- [Dataset excerpts]:

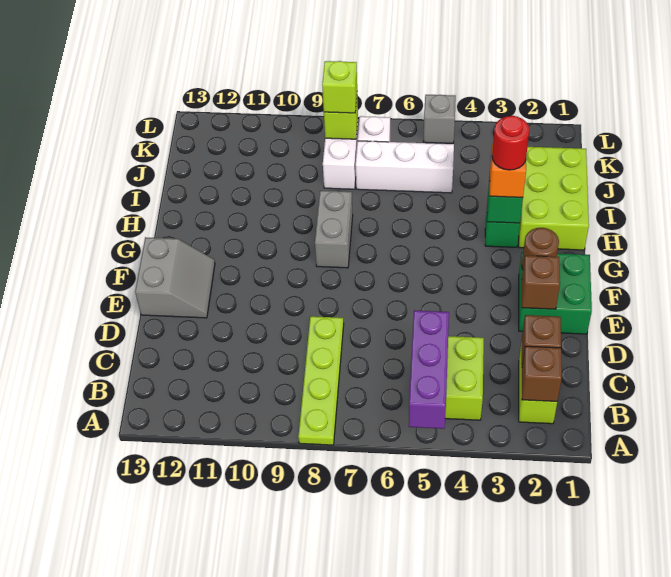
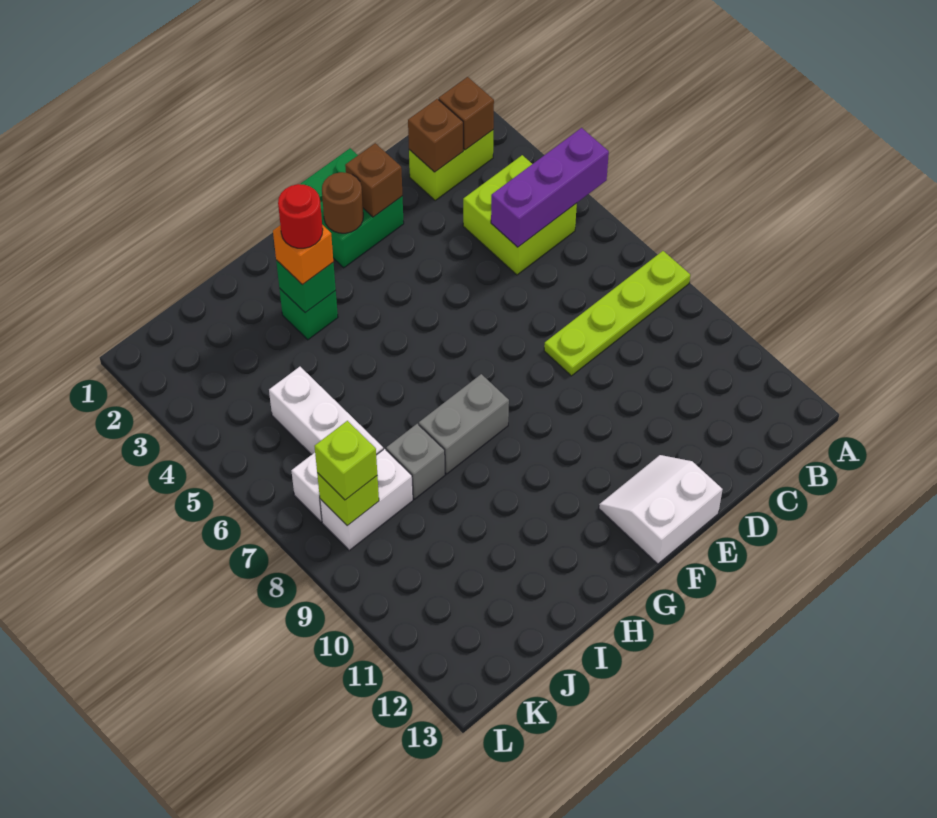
grey slope E12:F13 level 1 top 13 -> white slope E12:F13 level 1 top 13
lime brick H1:J2 level 1 -> none
grey brick L5 level 1 -> grey brick I8 level 1

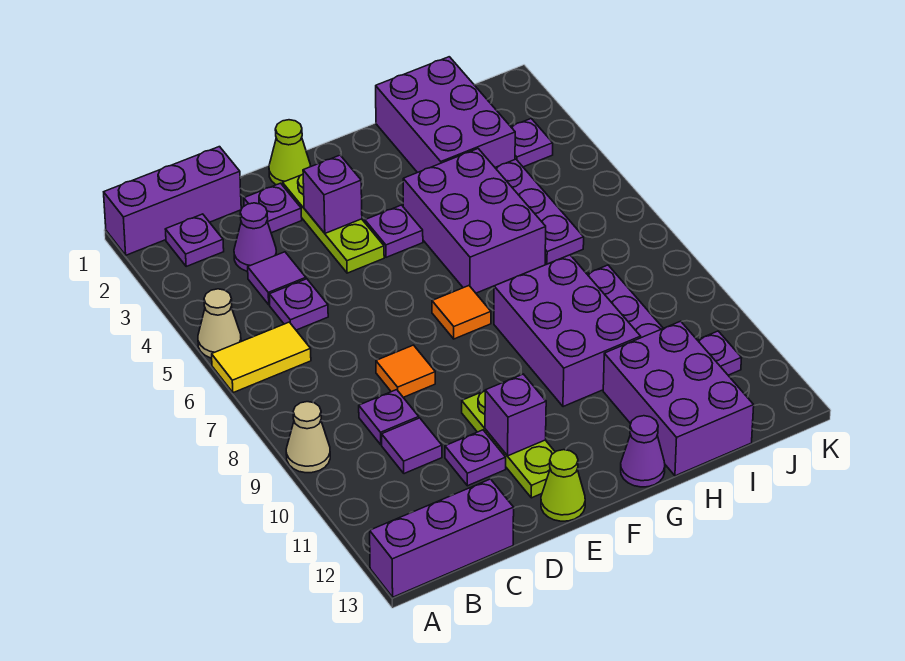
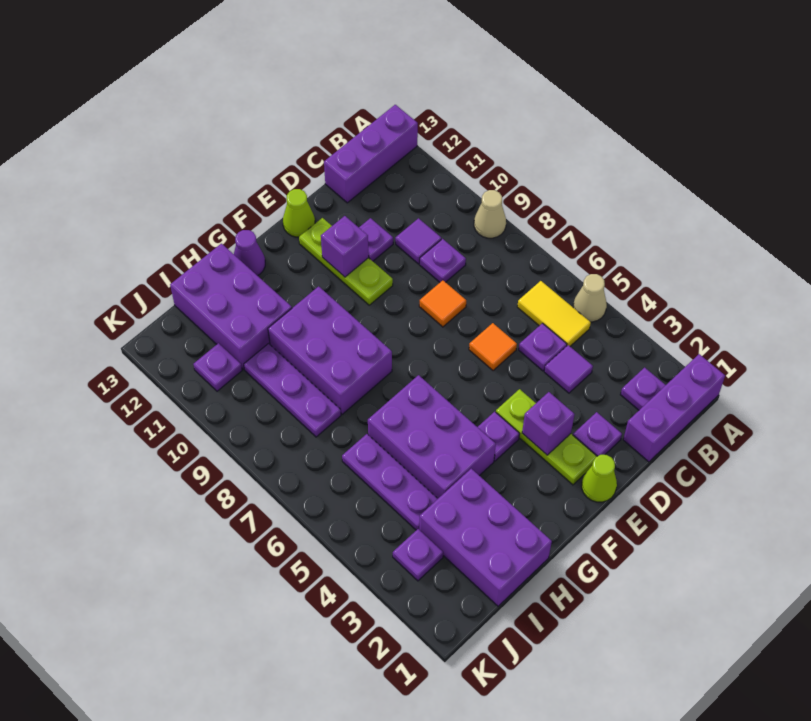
yellow tile A6:B6 level 1 -> yellow tile B5:B6 level 1
purple cone C3 level 1 -> none
orange tile F7 level 1 -> orange tile D6 level 1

- [Requirement]:
Retype all entries exactly, without the images.

- [Response box]:
grey slope E12:F13 level 1 top 13 -> white slope E12:F13 level 1 top 13
lime brick H1:J2 level 1 -> none
grey brick L5 level 1 -> grey brick I8 level 1

yellow tile A6:B6 level 1 -> yellow tile B5:B6 level 1
purple cone C3 level 1 -> none
orange tile F7 level 1 -> orange tile D6 level 1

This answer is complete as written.